» **What you need to do**
Everything from the line that holds "Someone carried the pirámide/turquesa" to the end of the entries below should be printed again, word for word, and nothing more.

» **Given data**
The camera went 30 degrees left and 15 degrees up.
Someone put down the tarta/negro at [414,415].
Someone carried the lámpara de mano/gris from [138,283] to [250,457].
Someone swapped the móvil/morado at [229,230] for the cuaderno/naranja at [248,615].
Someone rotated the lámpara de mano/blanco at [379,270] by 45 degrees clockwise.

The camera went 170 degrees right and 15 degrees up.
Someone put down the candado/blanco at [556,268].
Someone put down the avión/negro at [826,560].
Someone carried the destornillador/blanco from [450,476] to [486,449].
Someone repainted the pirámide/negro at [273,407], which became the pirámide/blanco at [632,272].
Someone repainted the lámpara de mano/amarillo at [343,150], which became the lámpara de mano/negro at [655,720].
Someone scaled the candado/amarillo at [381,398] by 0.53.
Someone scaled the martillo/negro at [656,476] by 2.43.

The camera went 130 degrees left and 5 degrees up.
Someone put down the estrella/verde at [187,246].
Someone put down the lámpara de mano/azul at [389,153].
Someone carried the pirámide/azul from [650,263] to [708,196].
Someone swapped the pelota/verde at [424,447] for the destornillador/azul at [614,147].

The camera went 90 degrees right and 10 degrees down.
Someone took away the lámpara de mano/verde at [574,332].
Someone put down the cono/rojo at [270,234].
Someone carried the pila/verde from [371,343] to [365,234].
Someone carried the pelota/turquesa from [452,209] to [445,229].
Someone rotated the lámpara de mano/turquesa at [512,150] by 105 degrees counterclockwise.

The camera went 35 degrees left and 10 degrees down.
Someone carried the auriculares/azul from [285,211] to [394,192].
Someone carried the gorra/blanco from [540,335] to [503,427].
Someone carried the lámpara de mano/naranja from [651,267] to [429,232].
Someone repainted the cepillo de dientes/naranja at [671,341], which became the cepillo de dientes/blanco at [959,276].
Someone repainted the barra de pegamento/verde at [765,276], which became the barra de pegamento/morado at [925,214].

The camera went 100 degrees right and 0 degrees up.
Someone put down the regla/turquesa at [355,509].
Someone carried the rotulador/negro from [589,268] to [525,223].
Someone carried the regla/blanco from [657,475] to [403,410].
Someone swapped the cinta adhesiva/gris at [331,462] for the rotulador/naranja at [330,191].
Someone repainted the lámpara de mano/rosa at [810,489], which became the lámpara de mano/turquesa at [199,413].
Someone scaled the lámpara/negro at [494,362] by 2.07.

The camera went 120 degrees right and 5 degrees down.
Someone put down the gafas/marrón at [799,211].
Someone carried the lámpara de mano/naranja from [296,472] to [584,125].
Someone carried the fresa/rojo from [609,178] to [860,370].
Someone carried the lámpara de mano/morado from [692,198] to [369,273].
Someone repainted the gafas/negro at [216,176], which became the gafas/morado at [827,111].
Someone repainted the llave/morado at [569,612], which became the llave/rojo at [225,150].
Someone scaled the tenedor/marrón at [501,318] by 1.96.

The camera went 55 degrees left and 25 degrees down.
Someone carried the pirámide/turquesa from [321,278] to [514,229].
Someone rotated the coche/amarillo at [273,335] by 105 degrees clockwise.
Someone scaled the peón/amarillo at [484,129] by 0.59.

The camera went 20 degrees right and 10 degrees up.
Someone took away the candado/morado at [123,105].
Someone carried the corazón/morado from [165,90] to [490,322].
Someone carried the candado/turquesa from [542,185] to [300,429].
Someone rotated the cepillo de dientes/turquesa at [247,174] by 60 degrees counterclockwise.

» **Exercise response**
Someone carried the pirámide/turquesa from [321,278] to [514,229].
Someone rotated the coche/amarillo at [273,335] by 105 degrees clockwise.
Someone scaled the peón/amarillo at [484,129] by 0.59.

The camera went 20 degrees right and 10 degrees up.
Someone took away the candado/morado at [123,105].
Someone carried the corazón/morado from [165,90] to [490,322].
Someone carried the candado/turquesa from [542,185] to [300,429].
Someone rotated the cepillo de dientes/turquesa at [247,174] by 60 degrees counterclockwise.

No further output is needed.